EXERCISE DIRECTIONS:
Reproduce the lines of the records below verbatim, starting at the line that contains "scratched (829, 563)" and ending after the line that contains "coordinates (931, 1303).", with both of those lines included.

(Entries for locating words and elements)

++++++++++++++++++++

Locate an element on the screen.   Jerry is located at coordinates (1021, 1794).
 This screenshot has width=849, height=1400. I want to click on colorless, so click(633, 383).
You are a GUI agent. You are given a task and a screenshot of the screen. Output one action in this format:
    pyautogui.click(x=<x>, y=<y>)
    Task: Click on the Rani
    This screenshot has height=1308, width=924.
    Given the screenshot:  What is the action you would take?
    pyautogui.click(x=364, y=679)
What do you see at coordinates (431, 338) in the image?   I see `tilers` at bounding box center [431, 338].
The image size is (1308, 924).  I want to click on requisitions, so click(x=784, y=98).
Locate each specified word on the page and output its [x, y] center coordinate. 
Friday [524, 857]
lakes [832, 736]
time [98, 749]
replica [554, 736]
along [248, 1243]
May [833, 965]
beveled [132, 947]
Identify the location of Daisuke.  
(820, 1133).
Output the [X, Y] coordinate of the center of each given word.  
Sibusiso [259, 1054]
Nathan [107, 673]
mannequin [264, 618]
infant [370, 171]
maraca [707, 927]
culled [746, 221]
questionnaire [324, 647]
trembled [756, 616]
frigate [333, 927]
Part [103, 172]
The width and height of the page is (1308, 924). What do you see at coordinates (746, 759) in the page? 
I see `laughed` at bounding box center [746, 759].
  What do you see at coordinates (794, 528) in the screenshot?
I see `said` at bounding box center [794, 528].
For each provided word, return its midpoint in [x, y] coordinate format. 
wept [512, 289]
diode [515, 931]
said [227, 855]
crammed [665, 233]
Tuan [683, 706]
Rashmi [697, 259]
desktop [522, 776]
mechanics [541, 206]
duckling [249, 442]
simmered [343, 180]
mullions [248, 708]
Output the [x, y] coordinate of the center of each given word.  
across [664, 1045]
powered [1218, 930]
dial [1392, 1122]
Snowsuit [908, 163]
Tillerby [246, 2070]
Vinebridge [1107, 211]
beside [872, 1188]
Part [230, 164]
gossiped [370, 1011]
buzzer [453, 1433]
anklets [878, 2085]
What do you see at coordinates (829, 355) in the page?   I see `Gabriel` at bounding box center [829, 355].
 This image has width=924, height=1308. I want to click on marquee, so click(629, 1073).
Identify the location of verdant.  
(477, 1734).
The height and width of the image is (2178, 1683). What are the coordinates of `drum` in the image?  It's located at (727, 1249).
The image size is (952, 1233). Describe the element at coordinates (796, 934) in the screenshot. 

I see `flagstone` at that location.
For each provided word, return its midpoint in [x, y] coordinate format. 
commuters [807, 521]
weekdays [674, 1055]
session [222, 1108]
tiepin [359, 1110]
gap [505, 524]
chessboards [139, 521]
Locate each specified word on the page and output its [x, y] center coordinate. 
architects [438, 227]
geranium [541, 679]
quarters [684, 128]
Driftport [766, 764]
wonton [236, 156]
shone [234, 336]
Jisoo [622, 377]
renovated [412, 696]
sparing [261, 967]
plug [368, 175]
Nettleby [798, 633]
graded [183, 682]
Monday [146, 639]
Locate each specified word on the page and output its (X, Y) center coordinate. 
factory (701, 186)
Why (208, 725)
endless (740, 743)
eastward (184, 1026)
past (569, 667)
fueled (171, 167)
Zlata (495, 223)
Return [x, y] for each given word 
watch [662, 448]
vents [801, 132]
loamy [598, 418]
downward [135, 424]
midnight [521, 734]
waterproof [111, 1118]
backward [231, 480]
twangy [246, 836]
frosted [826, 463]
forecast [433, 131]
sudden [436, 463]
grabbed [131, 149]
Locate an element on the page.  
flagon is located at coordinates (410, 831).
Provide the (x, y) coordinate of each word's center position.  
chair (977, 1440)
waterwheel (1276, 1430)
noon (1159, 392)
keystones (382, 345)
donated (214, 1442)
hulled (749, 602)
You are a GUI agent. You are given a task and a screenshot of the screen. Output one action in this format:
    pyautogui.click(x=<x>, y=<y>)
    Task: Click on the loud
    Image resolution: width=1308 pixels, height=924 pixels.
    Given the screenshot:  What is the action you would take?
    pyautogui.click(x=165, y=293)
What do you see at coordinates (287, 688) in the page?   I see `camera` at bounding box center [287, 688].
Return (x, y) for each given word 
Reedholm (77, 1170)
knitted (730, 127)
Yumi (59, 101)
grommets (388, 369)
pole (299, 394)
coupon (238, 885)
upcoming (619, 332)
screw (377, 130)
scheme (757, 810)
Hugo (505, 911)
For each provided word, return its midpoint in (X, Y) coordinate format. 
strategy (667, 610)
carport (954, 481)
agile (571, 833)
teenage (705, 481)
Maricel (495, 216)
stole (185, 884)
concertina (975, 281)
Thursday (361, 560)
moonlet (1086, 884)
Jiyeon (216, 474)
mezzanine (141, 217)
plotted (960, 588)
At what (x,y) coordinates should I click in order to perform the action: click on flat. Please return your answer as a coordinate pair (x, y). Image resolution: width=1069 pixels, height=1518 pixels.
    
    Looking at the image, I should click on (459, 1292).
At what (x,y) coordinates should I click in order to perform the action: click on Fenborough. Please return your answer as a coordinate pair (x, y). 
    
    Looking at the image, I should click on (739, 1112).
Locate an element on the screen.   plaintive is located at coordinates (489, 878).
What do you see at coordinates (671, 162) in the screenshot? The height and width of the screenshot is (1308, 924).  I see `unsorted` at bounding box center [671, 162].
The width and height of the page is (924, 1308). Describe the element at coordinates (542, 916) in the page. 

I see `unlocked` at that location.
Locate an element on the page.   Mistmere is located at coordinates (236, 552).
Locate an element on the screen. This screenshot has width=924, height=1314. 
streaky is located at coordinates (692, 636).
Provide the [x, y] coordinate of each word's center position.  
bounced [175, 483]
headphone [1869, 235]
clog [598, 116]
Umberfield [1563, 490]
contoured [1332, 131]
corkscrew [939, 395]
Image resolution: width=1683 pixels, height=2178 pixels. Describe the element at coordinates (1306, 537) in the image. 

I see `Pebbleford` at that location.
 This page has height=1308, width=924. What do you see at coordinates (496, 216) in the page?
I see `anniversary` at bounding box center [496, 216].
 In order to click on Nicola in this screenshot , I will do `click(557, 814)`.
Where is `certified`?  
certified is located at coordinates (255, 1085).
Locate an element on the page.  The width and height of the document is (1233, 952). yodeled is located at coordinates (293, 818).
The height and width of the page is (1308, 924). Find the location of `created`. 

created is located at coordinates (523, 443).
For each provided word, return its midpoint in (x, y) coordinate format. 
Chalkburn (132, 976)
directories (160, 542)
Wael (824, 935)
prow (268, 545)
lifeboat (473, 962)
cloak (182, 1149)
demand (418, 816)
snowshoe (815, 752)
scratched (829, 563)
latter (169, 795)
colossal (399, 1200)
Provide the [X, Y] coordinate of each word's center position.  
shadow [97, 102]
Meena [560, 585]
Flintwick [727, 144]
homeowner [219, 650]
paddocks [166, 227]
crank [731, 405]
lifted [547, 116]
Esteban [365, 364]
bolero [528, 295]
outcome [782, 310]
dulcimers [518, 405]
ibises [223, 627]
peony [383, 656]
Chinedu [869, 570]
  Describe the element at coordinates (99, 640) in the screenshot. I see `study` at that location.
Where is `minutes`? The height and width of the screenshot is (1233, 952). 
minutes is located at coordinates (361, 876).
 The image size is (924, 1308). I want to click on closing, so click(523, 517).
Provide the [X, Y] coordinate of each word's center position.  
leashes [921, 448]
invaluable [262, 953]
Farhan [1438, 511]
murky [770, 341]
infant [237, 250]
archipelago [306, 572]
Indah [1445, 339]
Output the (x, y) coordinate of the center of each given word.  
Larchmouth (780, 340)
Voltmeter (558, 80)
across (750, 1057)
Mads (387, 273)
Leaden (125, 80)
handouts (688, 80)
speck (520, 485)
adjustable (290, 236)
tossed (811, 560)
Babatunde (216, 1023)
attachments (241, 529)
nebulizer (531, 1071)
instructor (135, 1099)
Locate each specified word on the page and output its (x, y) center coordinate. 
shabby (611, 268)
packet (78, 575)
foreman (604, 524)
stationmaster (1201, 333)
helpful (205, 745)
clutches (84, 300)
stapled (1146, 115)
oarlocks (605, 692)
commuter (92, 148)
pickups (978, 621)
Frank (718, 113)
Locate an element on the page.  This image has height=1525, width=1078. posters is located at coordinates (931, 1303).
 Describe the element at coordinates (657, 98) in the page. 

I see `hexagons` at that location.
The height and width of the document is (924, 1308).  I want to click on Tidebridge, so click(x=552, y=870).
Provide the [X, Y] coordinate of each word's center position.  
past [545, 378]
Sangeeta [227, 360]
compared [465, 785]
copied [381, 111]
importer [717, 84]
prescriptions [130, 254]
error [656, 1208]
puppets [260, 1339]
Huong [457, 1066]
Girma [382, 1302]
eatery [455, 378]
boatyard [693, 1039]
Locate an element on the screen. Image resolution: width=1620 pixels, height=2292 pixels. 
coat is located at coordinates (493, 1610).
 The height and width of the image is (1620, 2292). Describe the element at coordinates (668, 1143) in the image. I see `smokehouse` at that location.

++++++++++++++++++++

WRITTEN SOLUTION:
scratched (829, 563)
latter (169, 795)
colossal (399, 1200)
Provide the [X, Y] coordinate of each word's center position.  
shadow [97, 102]
Meena [560, 585]
Flintwick [727, 144]
homeowner [219, 650]
paddocks [166, 227]
crank [731, 405]
lifted [547, 116]
Esteban [365, 364]
bolero [528, 295]
outcome [782, 310]
dulcimers [518, 405]
ibises [223, 627]
peony [383, 656]
Chinedu [869, 570]
  Describe the element at coordinates (99, 640) in the screenshot. I see `study` at that location.
Where is `minutes`? The height and width of the screenshot is (1233, 952). 
minutes is located at coordinates (361, 876).
 The image size is (924, 1308). I want to click on closing, so click(523, 517).
Provide the [X, Y] coordinate of each word's center position.  
leashes [921, 448]
invaluable [262, 953]
Farhan [1438, 511]
murky [770, 341]
infant [237, 250]
archipelago [306, 572]
Indah [1445, 339]
Output the (x, y) coordinate of the center of each given word.  
Larchmouth (780, 340)
Voltmeter (558, 80)
across (750, 1057)
Mads (387, 273)
Leaden (125, 80)
handouts (688, 80)
speck (520, 485)
adjustable (290, 236)
tossed (811, 560)
Babatunde (216, 1023)
attachments (241, 529)
nebulizer (531, 1071)
instructor (135, 1099)
Locate each specified word on the page and output its (x, y) center coordinate. 
shabby (611, 268)
packet (78, 575)
foreman (604, 524)
stationmaster (1201, 333)
helpful (205, 745)
clutches (84, 300)
stapled (1146, 115)
oarlocks (605, 692)
commuter (92, 148)
pickups (978, 621)
Frank (718, 113)
Locate an element on the page.  This image has height=1525, width=1078. posters is located at coordinates (931, 1303).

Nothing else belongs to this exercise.